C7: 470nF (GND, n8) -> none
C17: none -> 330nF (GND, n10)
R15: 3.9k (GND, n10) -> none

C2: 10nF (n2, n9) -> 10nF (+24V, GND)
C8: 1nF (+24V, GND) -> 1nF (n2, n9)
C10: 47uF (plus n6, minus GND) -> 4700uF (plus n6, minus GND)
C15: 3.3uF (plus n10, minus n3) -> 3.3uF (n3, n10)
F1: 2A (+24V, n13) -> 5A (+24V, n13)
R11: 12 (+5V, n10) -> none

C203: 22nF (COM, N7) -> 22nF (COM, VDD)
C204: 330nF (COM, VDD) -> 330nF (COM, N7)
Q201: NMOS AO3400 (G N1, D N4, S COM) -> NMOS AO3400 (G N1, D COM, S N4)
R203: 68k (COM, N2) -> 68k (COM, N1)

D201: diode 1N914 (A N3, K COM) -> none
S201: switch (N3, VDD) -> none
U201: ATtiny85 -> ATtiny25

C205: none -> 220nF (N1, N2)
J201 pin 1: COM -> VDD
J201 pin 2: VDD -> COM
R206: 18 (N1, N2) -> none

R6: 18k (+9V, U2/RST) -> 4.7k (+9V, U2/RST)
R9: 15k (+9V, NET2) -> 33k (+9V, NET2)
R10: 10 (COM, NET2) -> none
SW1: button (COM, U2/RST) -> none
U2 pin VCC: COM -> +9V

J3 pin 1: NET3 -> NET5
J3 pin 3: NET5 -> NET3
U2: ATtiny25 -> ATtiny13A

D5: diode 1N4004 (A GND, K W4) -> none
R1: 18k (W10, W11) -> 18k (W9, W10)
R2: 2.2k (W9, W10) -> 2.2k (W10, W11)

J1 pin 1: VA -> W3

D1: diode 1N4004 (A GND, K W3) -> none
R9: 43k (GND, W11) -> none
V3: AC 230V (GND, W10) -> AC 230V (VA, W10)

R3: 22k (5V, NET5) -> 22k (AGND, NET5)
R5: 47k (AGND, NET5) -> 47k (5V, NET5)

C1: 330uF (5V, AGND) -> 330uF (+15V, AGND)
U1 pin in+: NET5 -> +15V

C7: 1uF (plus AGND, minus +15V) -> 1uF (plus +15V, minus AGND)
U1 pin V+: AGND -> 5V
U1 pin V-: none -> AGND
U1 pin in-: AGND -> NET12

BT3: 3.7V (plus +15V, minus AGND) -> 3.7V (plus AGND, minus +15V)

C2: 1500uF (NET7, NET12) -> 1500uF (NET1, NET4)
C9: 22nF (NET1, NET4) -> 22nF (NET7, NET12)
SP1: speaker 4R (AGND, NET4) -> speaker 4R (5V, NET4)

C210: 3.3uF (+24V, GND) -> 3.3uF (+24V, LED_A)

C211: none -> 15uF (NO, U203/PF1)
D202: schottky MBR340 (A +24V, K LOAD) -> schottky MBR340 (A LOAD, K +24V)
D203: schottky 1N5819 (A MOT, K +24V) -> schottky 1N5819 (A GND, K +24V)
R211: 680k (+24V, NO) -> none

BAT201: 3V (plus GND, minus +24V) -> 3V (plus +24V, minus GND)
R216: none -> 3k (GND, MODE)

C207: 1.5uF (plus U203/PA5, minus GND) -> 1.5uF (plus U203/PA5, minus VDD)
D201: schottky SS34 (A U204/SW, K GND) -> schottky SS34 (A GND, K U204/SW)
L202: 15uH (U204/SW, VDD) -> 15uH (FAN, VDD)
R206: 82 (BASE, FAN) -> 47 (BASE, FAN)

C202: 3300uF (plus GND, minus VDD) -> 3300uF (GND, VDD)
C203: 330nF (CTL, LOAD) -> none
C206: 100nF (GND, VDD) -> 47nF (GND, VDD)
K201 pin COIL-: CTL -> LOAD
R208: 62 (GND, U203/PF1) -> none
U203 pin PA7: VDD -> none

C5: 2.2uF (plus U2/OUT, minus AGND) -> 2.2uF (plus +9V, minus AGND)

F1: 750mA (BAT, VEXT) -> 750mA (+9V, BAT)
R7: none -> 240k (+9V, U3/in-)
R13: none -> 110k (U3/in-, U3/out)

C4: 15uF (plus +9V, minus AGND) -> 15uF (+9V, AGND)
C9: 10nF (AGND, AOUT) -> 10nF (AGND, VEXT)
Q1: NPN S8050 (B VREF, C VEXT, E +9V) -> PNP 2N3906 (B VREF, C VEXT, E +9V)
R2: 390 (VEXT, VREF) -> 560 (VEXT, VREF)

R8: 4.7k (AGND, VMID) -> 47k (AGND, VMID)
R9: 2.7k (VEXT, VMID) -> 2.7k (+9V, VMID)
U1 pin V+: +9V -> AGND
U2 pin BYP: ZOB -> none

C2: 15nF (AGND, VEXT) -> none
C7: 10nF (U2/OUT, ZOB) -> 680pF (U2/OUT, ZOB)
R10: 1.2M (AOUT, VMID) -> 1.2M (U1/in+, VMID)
________________________________________
Faithfully reproduce all of the material.

C7: 470nF (GND, n8) -> none
C17: none -> 330nF (GND, n10)
R15: 3.9k (GND, n10) -> none

C2: 10nF (n2, n9) -> 10nF (+24V, GND)
C8: 1nF (+24V, GND) -> 1nF (n2, n9)
C10: 47uF (plus n6, minus GND) -> 4700uF (plus n6, minus GND)
C15: 3.3uF (plus n10, minus n3) -> 3.3uF (n3, n10)
F1: 2A (+24V, n13) -> 5A (+24V, n13)
R11: 12 (+5V, n10) -> none

C203: 22nF (COM, N7) -> 22nF (COM, VDD)
C204: 330nF (COM, VDD) -> 330nF (COM, N7)
Q201: NMOS AO3400 (G N1, D N4, S COM) -> NMOS AO3400 (G N1, D COM, S N4)
R203: 68k (COM, N2) -> 68k (COM, N1)

D201: diode 1N914 (A N3, K COM) -> none
S201: switch (N3, VDD) -> none
U201: ATtiny85 -> ATtiny25

C205: none -> 220nF (N1, N2)
J201 pin 1: COM -> VDD
J201 pin 2: VDD -> COM
R206: 18 (N1, N2) -> none

R6: 18k (+9V, U2/RST) -> 4.7k (+9V, U2/RST)
R9: 15k (+9V, NET2) -> 33k (+9V, NET2)
R10: 10 (COM, NET2) -> none
SW1: button (COM, U2/RST) -> none
U2 pin VCC: COM -> +9V

J3 pin 1: NET3 -> NET5
J3 pin 3: NET5 -> NET3
U2: ATtiny25 -> ATtiny13A

D5: diode 1N4004 (A GND, K W4) -> none
R1: 18k (W10, W11) -> 18k (W9, W10)
R2: 2.2k (W9, W10) -> 2.2k (W10, W11)

J1 pin 1: VA -> W3

D1: diode 1N4004 (A GND, K W3) -> none
R9: 43k (GND, W11) -> none
V3: AC 230V (GND, W10) -> AC 230V (VA, W10)

R3: 22k (5V, NET5) -> 22k (AGND, NET5)
R5: 47k (AGND, NET5) -> 47k (5V, NET5)

C1: 330uF (5V, AGND) -> 330uF (+15V, AGND)
U1 pin in+: NET5 -> +15V

C7: 1uF (plus AGND, minus +15V) -> 1uF (plus +15V, minus AGND)
U1 pin V+: AGND -> 5V
U1 pin V-: none -> AGND
U1 pin in-: AGND -> NET12

BT3: 3.7V (plus +15V, minus AGND) -> 3.7V (plus AGND, minus +15V)

C2: 1500uF (NET7, NET12) -> 1500uF (NET1, NET4)
C9: 22nF (NET1, NET4) -> 22nF (NET7, NET12)
SP1: speaker 4R (AGND, NET4) -> speaker 4R (5V, NET4)

C210: 3.3uF (+24V, GND) -> 3.3uF (+24V, LED_A)

C211: none -> 15uF (NO, U203/PF1)
D202: schottky MBR340 (A +24V, K LOAD) -> schottky MBR340 (A LOAD, K +24V)
D203: schottky 1N5819 (A MOT, K +24V) -> schottky 1N5819 (A GND, K +24V)
R211: 680k (+24V, NO) -> none

BAT201: 3V (plus GND, minus +24V) -> 3V (plus +24V, minus GND)
R216: none -> 3k (GND, MODE)

C207: 1.5uF (plus U203/PA5, minus GND) -> 1.5uF (plus U203/PA5, minus VDD)
D201: schottky SS34 (A U204/SW, K GND) -> schottky SS34 (A GND, K U204/SW)
L202: 15uH (U204/SW, VDD) -> 15uH (FAN, VDD)
R206: 82 (BASE, FAN) -> 47 (BASE, FAN)

C202: 3300uF (plus GND, minus VDD) -> 3300uF (GND, VDD)
C203: 330nF (CTL, LOAD) -> none
C206: 100nF (GND, VDD) -> 47nF (GND, VDD)
K201 pin COIL-: CTL -> LOAD
R208: 62 (GND, U203/PF1) -> none
U203 pin PA7: VDD -> none

C5: 2.2uF (plus U2/OUT, minus AGND) -> 2.2uF (plus +9V, minus AGND)

F1: 750mA (BAT, VEXT) -> 750mA (+9V, BAT)
R7: none -> 240k (+9V, U3/in-)
R13: none -> 110k (U3/in-, U3/out)

C4: 15uF (plus +9V, minus AGND) -> 15uF (+9V, AGND)
C9: 10nF (AGND, AOUT) -> 10nF (AGND, VEXT)
Q1: NPN S8050 (B VREF, C VEXT, E +9V) -> PNP 2N3906 (B VREF, C VEXT, E +9V)
R2: 390 (VEXT, VREF) -> 560 (VEXT, VREF)

R8: 4.7k (AGND, VMID) -> 47k (AGND, VMID)
R9: 2.7k (VEXT, VMID) -> 2.7k (+9V, VMID)
U1 pin V+: +9V -> AGND
U2 pin BYP: ZOB -> none

C2: 15nF (AGND, VEXT) -> none
C7: 10nF (U2/OUT, ZOB) -> 680pF (U2/OUT, ZOB)
R10: 1.2M (AOUT, VMID) -> 1.2M (U1/in+, VMID)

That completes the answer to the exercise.